### EXERCISE
What you return should be every line below, word for word, and none of the images.

─── DATA BELOW

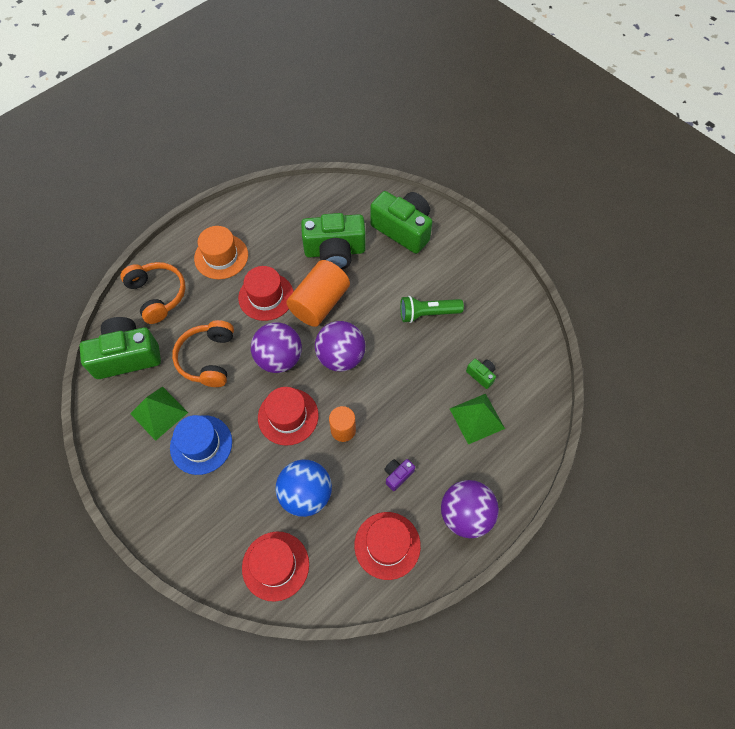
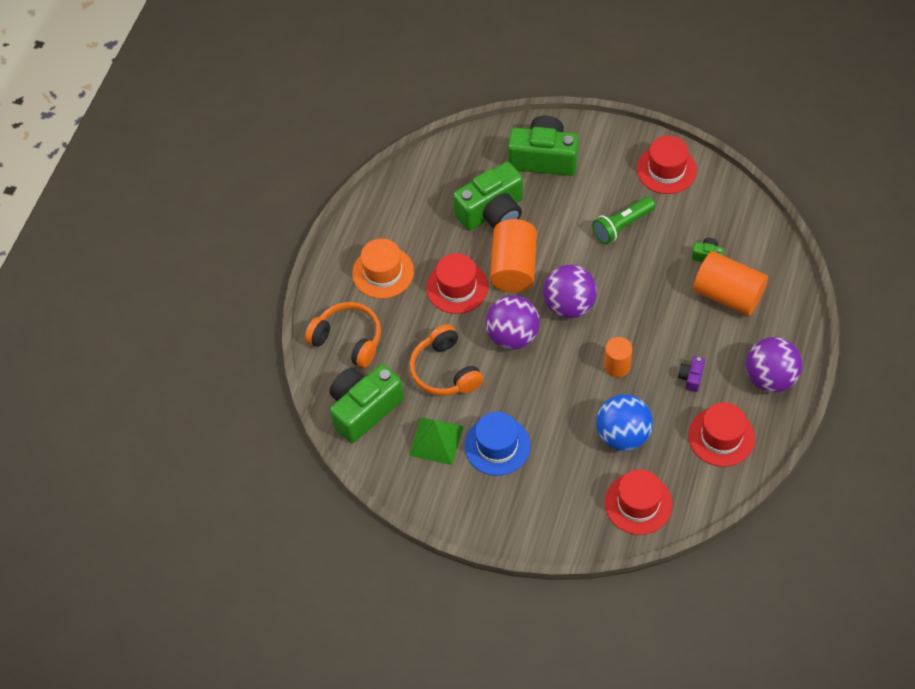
camera: 25 degrees left, 5 degrees down
(288, 416) = (559, 381): red hat -> red hat (666, 169)
(476, 418) = (728, 295): green pyramid -> orange cylinder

──────

### OUTPUT FOR THIS EXERCISE
camera: 25 degrees left, 5 degrees down
(288, 416) = (559, 381): red hat -> red hat (666, 169)
(476, 418) = (728, 295): green pyramid -> orange cylinder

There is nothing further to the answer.